→ Your task:
Reproduce, exactly and in full, only the lines below from the one containing "camera: 15 degrees left, 15 degrees up" through the one containing "white glue stick [425,363,573,427]".

→ Data for processing:
>>>>

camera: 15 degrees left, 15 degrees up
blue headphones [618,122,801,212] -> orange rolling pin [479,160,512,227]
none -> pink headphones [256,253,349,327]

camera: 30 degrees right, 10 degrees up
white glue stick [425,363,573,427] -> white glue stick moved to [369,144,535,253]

<<<<
>>>>

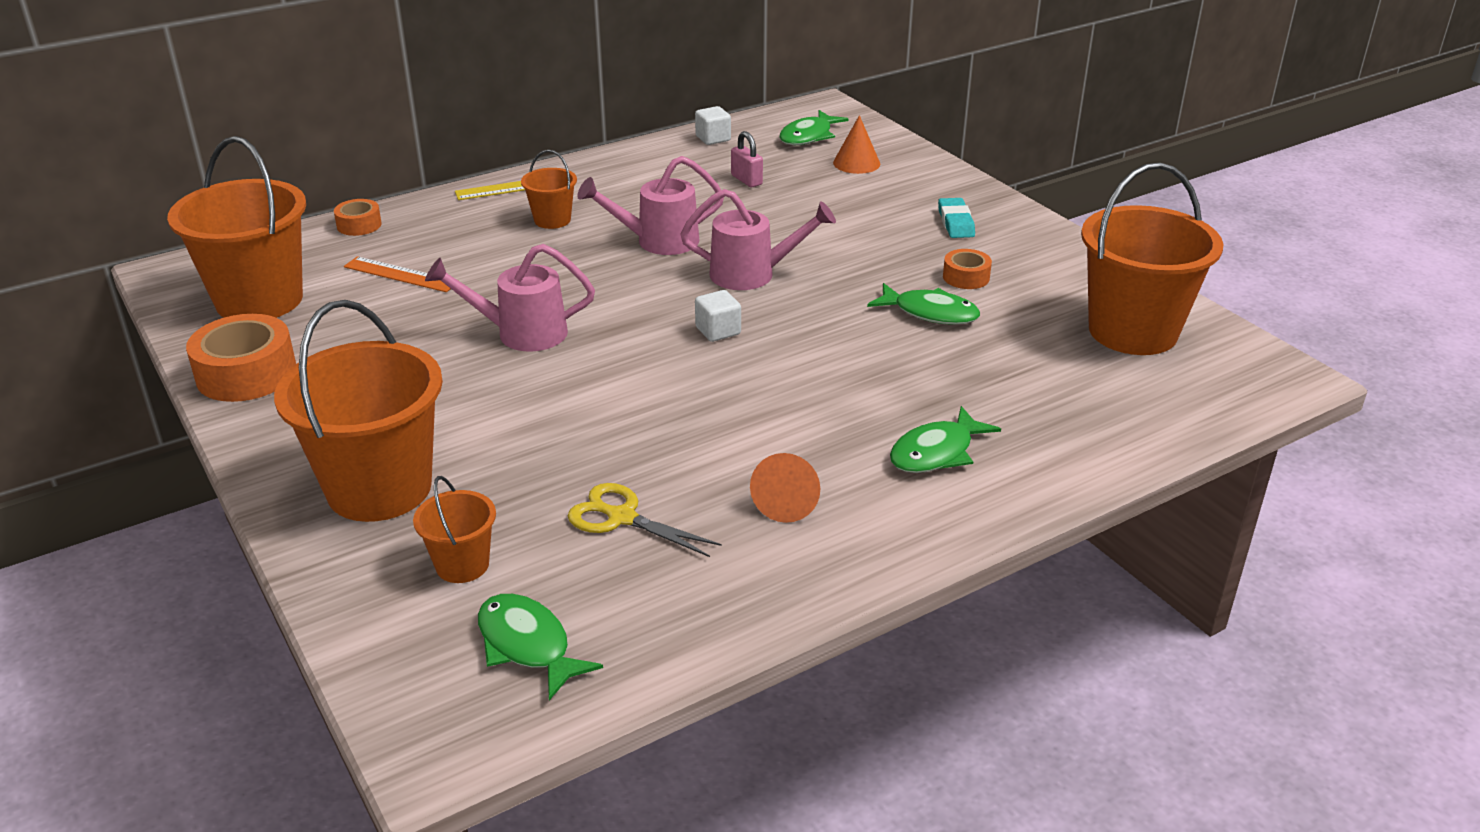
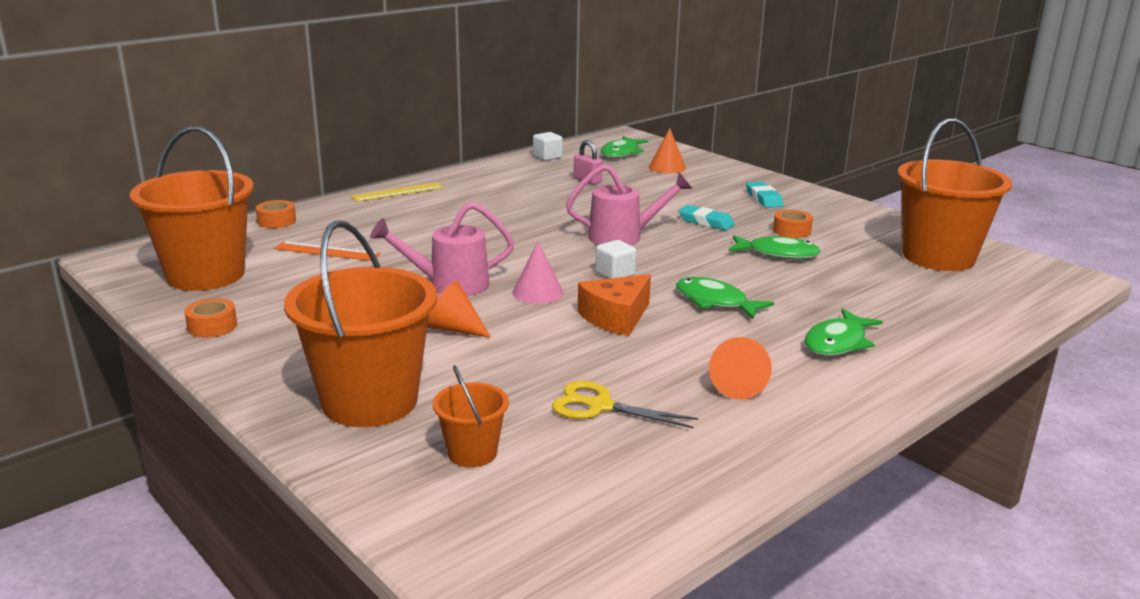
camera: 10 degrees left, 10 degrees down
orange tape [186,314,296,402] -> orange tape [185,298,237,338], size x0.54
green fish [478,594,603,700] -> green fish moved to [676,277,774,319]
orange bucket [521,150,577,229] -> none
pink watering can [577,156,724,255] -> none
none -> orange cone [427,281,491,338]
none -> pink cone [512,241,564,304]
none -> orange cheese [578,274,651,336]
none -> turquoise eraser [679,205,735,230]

<<<<
>>>>

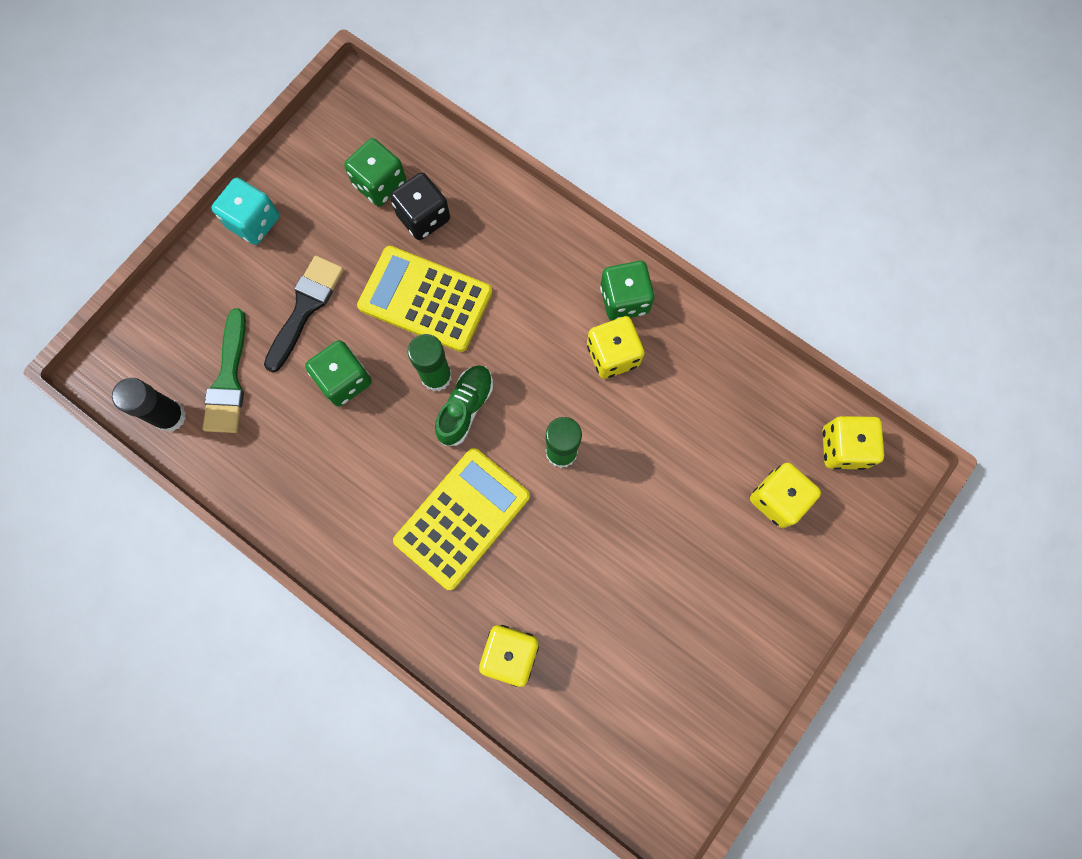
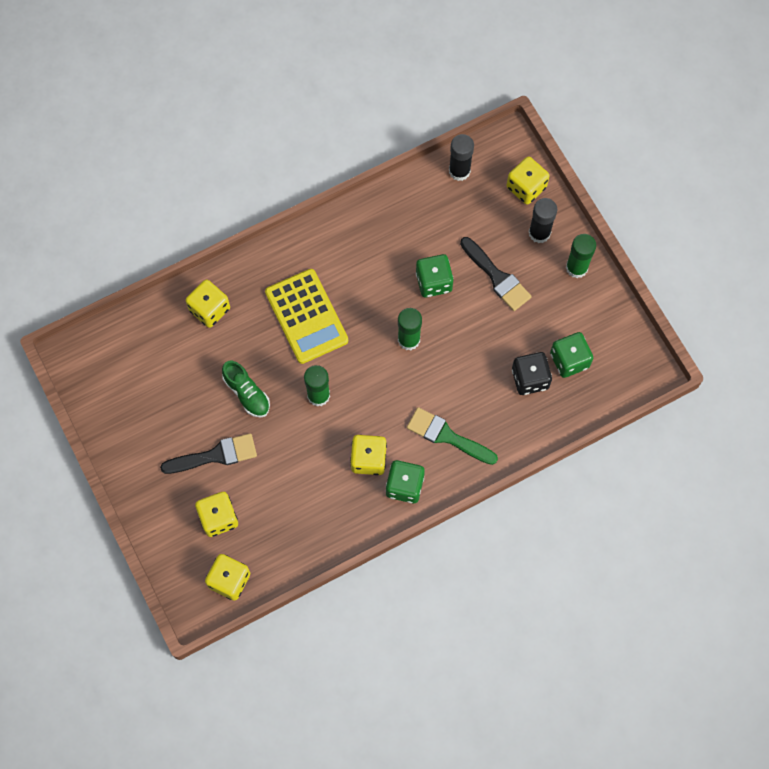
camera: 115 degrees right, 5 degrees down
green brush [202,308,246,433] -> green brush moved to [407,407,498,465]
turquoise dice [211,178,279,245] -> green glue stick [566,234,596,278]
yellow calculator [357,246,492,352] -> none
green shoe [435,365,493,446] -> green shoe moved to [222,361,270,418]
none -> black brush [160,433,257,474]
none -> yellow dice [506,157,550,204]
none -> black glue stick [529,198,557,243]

<<<<

→ Reply to the task:
camera: 15 degrees left, 15 degrees up
blue headphones [618,122,801,212] -> orange rolling pin [479,160,512,227]
none -> pink headphones [256,253,349,327]

camera: 30 degrees right, 10 degrees up
white glue stick [425,363,573,427] -> white glue stick moved to [369,144,535,253]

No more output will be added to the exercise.